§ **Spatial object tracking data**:
----

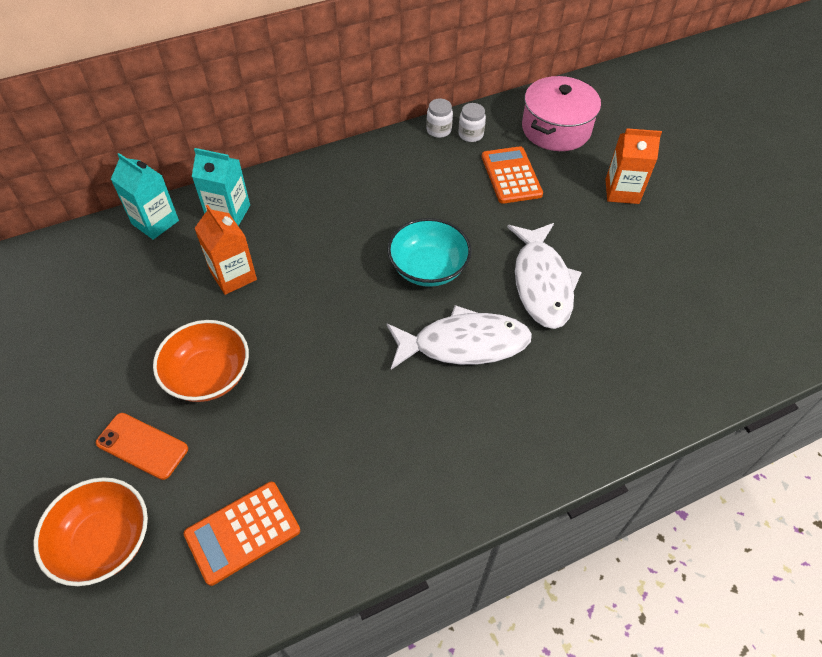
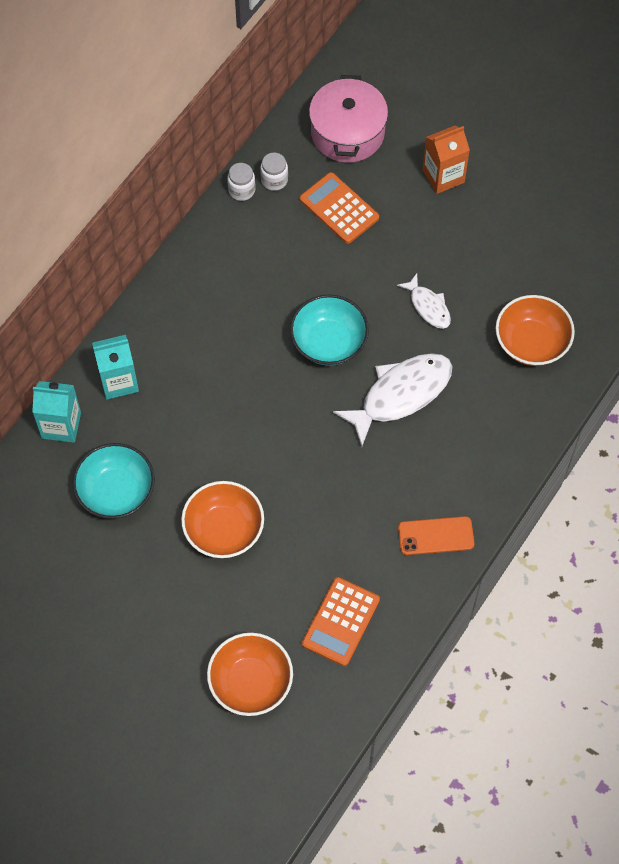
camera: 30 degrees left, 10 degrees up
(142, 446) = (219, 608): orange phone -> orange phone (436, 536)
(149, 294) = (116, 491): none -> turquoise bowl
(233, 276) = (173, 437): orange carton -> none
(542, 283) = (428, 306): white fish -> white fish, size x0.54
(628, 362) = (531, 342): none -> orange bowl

----

§ **Your goal**:
Your copy should match every entry above exactly and contain no pictures.

§ **Answer for this exercise**:
camera: 30 degrees left, 10 degrees up
(142, 446) = (219, 608): orange phone -> orange phone (436, 536)
(149, 294) = (116, 491): none -> turquoise bowl
(233, 276) = (173, 437): orange carton -> none
(542, 283) = (428, 306): white fish -> white fish, size x0.54
(628, 362) = (531, 342): none -> orange bowl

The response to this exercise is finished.